=== SOURCE RECORDS ===

++++++++++

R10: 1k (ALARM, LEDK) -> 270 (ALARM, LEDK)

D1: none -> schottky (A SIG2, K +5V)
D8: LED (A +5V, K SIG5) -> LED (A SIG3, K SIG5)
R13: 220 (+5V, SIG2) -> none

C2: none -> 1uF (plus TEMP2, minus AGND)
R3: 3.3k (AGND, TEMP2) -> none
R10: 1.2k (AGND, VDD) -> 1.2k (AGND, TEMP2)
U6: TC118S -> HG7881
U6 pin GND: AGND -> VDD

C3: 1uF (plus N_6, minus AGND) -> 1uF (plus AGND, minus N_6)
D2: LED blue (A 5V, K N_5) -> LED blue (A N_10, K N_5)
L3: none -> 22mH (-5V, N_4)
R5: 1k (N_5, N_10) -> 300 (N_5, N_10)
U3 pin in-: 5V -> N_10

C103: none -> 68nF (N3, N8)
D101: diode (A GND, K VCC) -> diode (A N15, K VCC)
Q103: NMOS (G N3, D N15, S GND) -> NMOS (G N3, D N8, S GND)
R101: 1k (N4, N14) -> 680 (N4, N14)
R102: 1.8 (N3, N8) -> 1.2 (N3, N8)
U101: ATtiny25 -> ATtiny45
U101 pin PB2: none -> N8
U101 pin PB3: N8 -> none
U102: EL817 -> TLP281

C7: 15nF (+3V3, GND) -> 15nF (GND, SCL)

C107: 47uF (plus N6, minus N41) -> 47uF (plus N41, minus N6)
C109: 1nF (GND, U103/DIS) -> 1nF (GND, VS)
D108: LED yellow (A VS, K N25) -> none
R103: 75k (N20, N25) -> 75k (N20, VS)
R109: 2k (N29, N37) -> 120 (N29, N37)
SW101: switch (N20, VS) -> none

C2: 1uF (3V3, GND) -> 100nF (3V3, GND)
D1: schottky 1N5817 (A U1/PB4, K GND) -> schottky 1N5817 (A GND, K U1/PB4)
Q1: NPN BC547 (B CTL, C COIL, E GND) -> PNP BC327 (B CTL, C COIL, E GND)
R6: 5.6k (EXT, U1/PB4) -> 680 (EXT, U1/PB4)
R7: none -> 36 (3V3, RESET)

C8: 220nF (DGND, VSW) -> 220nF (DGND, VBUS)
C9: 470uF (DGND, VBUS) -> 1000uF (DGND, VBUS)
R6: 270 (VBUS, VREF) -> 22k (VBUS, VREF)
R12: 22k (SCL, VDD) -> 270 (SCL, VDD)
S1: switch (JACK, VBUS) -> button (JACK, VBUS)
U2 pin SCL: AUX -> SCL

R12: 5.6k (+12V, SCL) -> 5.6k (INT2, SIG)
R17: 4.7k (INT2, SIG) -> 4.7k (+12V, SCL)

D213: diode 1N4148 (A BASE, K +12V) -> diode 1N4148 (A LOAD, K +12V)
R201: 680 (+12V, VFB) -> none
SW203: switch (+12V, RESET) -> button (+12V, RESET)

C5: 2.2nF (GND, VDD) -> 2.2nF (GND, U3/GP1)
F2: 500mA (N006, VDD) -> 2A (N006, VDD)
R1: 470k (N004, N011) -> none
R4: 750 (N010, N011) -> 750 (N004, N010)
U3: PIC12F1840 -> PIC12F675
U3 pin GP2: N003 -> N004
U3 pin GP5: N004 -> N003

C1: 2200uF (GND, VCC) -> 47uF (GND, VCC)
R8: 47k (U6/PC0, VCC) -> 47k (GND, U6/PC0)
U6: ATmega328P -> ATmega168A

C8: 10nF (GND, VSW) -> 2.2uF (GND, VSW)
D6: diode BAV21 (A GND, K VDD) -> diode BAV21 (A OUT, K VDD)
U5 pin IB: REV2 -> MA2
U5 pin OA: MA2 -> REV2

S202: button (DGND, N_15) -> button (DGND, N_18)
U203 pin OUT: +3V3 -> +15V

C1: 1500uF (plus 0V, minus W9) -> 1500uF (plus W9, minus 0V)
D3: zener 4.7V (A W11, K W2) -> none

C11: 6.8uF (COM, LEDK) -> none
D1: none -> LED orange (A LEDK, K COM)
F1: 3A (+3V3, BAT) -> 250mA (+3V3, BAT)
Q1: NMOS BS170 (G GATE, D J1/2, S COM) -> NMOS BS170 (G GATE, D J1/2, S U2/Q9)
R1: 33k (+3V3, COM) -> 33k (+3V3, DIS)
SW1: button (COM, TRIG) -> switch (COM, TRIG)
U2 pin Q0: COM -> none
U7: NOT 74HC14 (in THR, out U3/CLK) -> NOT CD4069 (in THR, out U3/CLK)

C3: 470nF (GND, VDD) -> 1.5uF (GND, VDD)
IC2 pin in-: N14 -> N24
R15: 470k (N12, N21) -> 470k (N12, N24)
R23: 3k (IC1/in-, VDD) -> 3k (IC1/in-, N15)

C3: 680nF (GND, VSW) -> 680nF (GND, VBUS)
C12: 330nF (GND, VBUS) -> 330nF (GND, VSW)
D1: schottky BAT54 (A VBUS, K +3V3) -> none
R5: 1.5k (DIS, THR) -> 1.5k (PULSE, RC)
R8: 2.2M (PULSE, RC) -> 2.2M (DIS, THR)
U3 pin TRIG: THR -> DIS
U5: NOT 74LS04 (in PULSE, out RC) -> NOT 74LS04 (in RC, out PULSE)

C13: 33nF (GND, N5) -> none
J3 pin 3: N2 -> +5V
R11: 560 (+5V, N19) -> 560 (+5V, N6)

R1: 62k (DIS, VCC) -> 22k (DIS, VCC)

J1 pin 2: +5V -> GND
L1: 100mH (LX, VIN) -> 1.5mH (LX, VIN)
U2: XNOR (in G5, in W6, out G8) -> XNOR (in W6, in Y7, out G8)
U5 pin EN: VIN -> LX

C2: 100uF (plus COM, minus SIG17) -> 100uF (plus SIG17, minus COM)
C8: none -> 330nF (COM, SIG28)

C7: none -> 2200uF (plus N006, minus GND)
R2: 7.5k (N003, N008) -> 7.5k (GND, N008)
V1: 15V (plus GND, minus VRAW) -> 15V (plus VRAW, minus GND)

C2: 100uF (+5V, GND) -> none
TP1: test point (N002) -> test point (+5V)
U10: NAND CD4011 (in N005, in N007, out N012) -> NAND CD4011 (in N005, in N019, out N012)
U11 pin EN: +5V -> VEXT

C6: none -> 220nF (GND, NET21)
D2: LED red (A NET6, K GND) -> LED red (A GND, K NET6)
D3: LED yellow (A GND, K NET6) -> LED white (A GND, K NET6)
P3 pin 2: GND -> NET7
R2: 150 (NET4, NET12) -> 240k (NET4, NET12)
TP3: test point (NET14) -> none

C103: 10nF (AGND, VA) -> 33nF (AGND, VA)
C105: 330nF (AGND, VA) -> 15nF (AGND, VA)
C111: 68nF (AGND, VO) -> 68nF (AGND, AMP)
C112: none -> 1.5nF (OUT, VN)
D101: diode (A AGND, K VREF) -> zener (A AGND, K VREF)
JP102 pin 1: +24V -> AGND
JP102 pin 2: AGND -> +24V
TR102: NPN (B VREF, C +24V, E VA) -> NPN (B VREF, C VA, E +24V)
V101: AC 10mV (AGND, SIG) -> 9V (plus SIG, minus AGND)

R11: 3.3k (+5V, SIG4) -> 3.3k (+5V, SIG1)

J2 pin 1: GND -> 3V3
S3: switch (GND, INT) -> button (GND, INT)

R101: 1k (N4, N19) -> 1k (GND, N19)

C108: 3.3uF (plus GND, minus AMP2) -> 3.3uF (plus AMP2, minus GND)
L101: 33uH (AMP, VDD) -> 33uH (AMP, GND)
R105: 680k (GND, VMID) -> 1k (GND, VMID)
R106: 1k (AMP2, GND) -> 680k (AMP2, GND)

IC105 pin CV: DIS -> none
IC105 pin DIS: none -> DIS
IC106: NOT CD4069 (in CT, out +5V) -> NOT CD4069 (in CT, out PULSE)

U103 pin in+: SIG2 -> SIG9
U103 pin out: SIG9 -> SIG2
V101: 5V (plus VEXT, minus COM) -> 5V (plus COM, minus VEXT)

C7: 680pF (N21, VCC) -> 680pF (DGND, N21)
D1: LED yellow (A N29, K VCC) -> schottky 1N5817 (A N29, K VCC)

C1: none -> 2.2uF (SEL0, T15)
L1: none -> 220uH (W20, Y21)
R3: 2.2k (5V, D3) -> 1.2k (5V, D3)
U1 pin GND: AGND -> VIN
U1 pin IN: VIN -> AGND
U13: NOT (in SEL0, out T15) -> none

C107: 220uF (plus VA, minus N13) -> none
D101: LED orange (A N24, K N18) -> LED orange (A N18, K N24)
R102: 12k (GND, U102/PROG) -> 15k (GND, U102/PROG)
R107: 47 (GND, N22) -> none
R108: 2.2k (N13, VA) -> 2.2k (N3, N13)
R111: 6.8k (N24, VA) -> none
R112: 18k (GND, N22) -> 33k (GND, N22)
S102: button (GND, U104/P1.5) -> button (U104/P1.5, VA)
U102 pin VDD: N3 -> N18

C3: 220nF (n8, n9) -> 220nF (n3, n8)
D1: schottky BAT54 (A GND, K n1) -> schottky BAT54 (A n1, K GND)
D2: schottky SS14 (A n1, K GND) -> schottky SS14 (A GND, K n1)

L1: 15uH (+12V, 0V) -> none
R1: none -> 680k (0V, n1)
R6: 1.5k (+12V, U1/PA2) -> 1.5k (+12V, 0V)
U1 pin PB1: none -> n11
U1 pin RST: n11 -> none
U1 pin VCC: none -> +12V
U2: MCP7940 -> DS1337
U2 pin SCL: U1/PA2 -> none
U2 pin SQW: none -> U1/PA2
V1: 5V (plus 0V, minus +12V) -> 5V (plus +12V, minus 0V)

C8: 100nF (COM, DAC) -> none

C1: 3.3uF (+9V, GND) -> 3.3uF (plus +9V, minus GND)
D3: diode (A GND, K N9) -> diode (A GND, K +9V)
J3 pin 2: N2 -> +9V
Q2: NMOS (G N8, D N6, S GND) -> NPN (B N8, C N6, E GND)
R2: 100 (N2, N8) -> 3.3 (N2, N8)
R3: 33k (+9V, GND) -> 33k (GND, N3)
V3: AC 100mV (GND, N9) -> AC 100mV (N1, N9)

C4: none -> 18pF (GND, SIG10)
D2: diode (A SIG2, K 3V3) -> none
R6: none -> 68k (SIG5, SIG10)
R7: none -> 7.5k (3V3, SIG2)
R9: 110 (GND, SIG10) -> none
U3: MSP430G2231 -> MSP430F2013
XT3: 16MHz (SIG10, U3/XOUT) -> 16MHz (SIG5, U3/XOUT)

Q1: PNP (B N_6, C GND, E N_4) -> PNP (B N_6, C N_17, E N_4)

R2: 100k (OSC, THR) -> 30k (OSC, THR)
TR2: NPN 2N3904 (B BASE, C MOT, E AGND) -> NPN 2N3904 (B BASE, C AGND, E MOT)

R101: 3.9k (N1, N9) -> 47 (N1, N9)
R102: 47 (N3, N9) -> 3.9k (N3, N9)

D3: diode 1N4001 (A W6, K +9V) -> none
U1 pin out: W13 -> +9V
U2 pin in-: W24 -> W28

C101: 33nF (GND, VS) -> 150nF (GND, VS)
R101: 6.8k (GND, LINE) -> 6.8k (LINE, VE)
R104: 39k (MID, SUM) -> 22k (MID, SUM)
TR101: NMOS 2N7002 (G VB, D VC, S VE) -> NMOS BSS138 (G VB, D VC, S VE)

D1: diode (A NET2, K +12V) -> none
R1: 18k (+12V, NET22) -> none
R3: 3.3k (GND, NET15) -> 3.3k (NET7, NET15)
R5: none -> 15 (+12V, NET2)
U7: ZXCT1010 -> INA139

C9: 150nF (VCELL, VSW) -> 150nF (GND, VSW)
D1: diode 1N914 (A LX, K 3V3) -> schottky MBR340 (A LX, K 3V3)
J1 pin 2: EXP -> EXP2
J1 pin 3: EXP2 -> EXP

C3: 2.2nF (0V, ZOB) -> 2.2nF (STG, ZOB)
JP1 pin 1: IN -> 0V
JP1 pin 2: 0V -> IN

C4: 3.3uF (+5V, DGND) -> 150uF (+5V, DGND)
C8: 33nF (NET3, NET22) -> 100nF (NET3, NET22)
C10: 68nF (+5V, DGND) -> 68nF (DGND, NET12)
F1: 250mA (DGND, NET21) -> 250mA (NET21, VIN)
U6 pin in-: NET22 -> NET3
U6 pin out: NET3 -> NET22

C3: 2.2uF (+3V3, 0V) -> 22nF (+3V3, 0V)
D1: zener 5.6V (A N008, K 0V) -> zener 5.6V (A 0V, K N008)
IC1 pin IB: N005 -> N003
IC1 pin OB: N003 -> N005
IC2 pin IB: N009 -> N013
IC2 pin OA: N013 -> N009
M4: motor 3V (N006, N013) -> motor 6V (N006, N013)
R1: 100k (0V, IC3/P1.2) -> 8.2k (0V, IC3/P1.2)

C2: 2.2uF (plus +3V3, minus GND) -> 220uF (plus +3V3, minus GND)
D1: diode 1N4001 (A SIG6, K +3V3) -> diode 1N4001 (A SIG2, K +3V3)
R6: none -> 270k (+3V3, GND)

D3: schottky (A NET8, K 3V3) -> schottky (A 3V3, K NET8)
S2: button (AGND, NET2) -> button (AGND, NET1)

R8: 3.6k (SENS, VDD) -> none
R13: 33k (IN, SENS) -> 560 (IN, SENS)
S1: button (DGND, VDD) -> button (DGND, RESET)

++++++++++

=== THE PROBLEM ===
Above are the entries. Quote exactly the lines from the one bearing "U6: ATmega328P -> ATmega168A" through the one bearing "R15: 470k (N12, N21) -> 470k (N12, N24)".

=== SOLUTION TO THE PROBLEM ===
U6: ATmega328P -> ATmega168A

C8: 10nF (GND, VSW) -> 2.2uF (GND, VSW)
D6: diode BAV21 (A GND, K VDD) -> diode BAV21 (A OUT, K VDD)
U5 pin IB: REV2 -> MA2
U5 pin OA: MA2 -> REV2

S202: button (DGND, N_15) -> button (DGND, N_18)
U203 pin OUT: +3V3 -> +15V

C1: 1500uF (plus 0V, minus W9) -> 1500uF (plus W9, minus 0V)
D3: zener 4.7V (A W11, K W2) -> none

C11: 6.8uF (COM, LEDK) -> none
D1: none -> LED orange (A LEDK, K COM)
F1: 3A (+3V3, BAT) -> 250mA (+3V3, BAT)
Q1: NMOS BS170 (G GATE, D J1/2, S COM) -> NMOS BS170 (G GATE, D J1/2, S U2/Q9)
R1: 33k (+3V3, COM) -> 33k (+3V3, DIS)
SW1: button (COM, TRIG) -> switch (COM, TRIG)
U2 pin Q0: COM -> none
U7: NOT 74HC14 (in THR, out U3/CLK) -> NOT CD4069 (in THR, out U3/CLK)

C3: 470nF (GND, VDD) -> 1.5uF (GND, VDD)
IC2 pin in-: N14 -> N24
R15: 470k (N12, N21) -> 470k (N12, N24)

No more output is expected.